**Exercise details**: Please transcribe exactly, and only, the lines of the data below between the line holding "none -> purple brush [354,417,454,512]" and the line holding "none -> blue hammer [493,472,568,569]", inclusive.

**Given data**:
'''

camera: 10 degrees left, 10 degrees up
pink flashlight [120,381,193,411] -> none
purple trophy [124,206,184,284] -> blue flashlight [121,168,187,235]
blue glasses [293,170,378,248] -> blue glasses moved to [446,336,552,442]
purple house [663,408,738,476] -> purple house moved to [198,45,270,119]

'''
'''

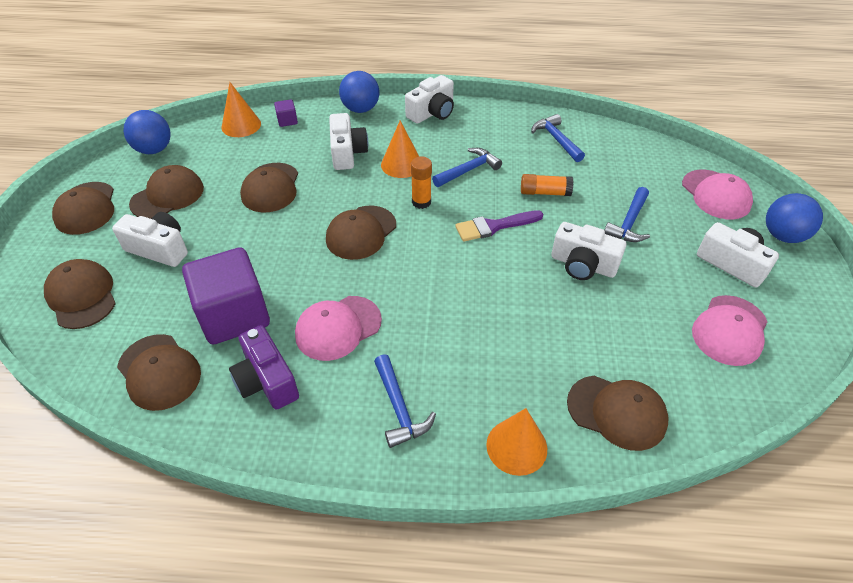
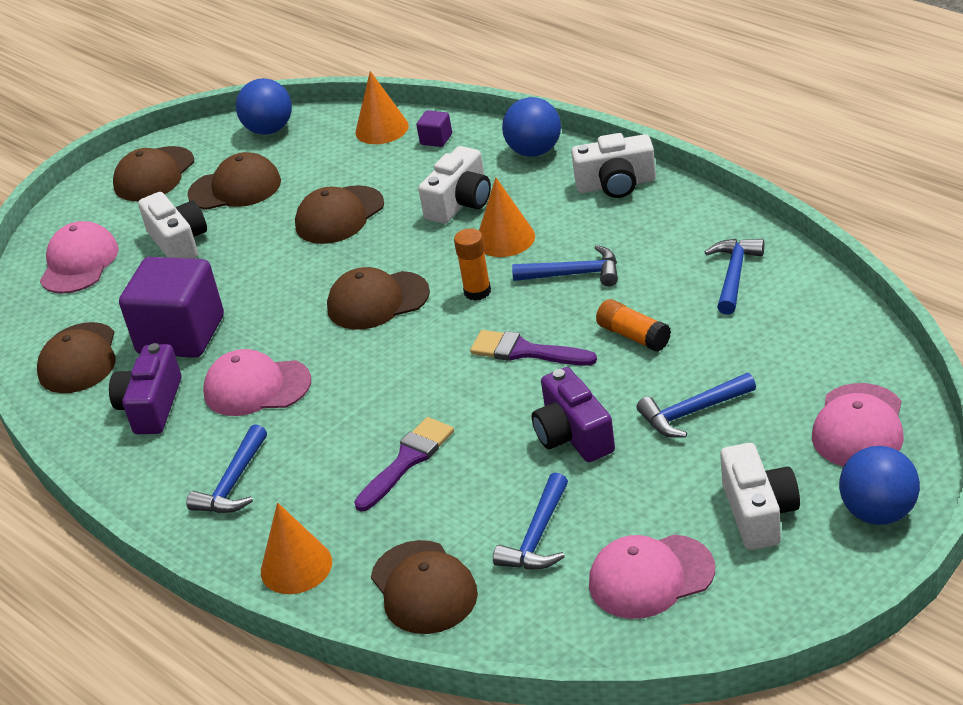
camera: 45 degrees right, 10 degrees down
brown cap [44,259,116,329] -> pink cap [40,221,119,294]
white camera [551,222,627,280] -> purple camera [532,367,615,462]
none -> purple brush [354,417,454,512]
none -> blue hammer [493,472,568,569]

'''

**Completed exercise**:
none -> purple brush [354,417,454,512]
none -> blue hammer [493,472,568,569]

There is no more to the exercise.